Swap "rotated" for "turned" everywhere it occurs in the listing below, and write out every line again with nothing else changed.

===== EXERCISE MATERIAL

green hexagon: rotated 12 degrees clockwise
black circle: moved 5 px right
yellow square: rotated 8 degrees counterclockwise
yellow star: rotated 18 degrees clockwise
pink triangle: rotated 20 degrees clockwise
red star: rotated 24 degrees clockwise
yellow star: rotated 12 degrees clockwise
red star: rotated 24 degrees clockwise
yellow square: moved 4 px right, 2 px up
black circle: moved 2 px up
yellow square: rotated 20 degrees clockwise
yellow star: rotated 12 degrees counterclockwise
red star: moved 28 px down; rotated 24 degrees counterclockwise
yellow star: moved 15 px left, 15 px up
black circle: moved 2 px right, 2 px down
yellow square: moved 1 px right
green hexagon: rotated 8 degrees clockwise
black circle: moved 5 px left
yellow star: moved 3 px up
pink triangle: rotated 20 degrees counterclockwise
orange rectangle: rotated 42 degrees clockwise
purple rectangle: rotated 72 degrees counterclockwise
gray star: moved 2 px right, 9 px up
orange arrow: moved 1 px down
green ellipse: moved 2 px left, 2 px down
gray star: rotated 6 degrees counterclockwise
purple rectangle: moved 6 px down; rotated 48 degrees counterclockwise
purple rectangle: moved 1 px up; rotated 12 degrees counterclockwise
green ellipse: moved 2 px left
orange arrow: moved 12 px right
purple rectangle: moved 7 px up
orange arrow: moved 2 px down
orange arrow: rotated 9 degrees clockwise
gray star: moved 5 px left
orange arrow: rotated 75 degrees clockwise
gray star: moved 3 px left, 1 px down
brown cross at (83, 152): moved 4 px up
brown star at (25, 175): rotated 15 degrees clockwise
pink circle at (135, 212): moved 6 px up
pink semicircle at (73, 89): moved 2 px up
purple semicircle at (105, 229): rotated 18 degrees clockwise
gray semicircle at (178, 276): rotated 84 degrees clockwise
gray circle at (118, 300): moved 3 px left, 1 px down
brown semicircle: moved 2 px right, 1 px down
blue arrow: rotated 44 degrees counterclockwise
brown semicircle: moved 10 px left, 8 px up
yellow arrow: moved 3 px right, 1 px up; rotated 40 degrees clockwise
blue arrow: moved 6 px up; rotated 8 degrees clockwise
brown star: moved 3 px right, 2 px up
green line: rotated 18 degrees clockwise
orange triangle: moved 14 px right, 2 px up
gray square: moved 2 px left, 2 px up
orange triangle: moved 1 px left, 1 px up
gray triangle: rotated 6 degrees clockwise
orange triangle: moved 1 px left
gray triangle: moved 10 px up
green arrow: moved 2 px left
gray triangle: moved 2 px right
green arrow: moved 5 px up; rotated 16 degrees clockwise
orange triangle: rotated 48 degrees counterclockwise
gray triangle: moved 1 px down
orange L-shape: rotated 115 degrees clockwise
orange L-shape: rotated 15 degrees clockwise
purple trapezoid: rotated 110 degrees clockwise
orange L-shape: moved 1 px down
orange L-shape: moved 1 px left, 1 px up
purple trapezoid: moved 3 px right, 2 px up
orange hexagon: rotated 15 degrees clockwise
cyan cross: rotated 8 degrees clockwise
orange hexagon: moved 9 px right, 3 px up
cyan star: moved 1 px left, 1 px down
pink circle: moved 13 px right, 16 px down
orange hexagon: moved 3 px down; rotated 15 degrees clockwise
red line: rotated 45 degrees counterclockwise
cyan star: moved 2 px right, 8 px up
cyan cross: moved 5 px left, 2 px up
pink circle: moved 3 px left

==========

## FINAL ANSWER
green hexagon: turned 12 degrees clockwise
black circle: moved 5 px right
yellow square: turned 8 degrees counterclockwise
yellow star: turned 18 degrees clockwise
pink triangle: turned 20 degrees clockwise
red star: turned 24 degrees clockwise
yellow star: turned 12 degrees clockwise
red star: turned 24 degrees clockwise
yellow square: moved 4 px right, 2 px up
black circle: moved 2 px up
yellow square: turned 20 degrees clockwise
yellow star: turned 12 degrees counterclockwise
red star: moved 28 px down; turned 24 degrees counterclockwise
yellow star: moved 15 px left, 15 px up
black circle: moved 2 px right, 2 px down
yellow square: moved 1 px right
green hexagon: turned 8 degrees clockwise
black circle: moved 5 px left
yellow star: moved 3 px up
pink triangle: turned 20 degrees counterclockwise
orange rectangle: turned 42 degrees clockwise
purple rectangle: turned 72 degrees counterclockwise
gray star: moved 2 px right, 9 px up
orange arrow: moved 1 px down
green ellipse: moved 2 px left, 2 px down
gray star: turned 6 degrees counterclockwise
purple rectangle: moved 6 px down; turned 48 degrees counterclockwise
purple rectangle: moved 1 px up; turned 12 degrees counterclockwise
green ellipse: moved 2 px left
orange arrow: moved 12 px right
purple rectangle: moved 7 px up
orange arrow: moved 2 px down
orange arrow: turned 9 degrees clockwise
gray star: moved 5 px left
orange arrow: turned 75 degrees clockwise
gray star: moved 3 px left, 1 px down
brown cross at (83, 152): moved 4 px up
brown star at (25, 175): turned 15 degrees clockwise
pink circle at (135, 212): moved 6 px up
pink semicircle at (73, 89): moved 2 px up
purple semicircle at (105, 229): turned 18 degrees clockwise
gray semicircle at (178, 276): turned 84 degrees clockwise
gray circle at (118, 300): moved 3 px left, 1 px down
brown semicircle: moved 2 px right, 1 px down
blue arrow: turned 44 degrees counterclockwise
brown semicircle: moved 10 px left, 8 px up
yellow arrow: moved 3 px right, 1 px up; turned 40 degrees clockwise
blue arrow: moved 6 px up; turned 8 degrees clockwise
brown star: moved 3 px right, 2 px up
green line: turned 18 degrees clockwise
orange triangle: moved 14 px right, 2 px up
gray square: moved 2 px left, 2 px up
orange triangle: moved 1 px left, 1 px up
gray triangle: turned 6 degrees clockwise
orange triangle: moved 1 px left
gray triangle: moved 10 px up
green arrow: moved 2 px left
gray triangle: moved 2 px right
green arrow: moved 5 px up; turned 16 degrees clockwise
orange triangle: turned 48 degrees counterclockwise
gray triangle: moved 1 px down
orange L-shape: turned 115 degrees clockwise
orange L-shape: turned 15 degrees clockwise
purple trapezoid: turned 110 degrees clockwise
orange L-shape: moved 1 px down
orange L-shape: moved 1 px left, 1 px up
purple trapezoid: moved 3 px right, 2 px up
orange hexagon: turned 15 degrees clockwise
cyan cross: turned 8 degrees clockwise
orange hexagon: moved 9 px right, 3 px up
cyan star: moved 1 px left, 1 px down
pink circle: moved 13 px right, 16 px down
orange hexagon: moved 3 px down; turned 15 degrees clockwise
red line: turned 45 degrees counterclockwise
cyan star: moved 2 px right, 8 px up
cyan cross: moved 5 px left, 2 px up
pink circle: moved 3 px left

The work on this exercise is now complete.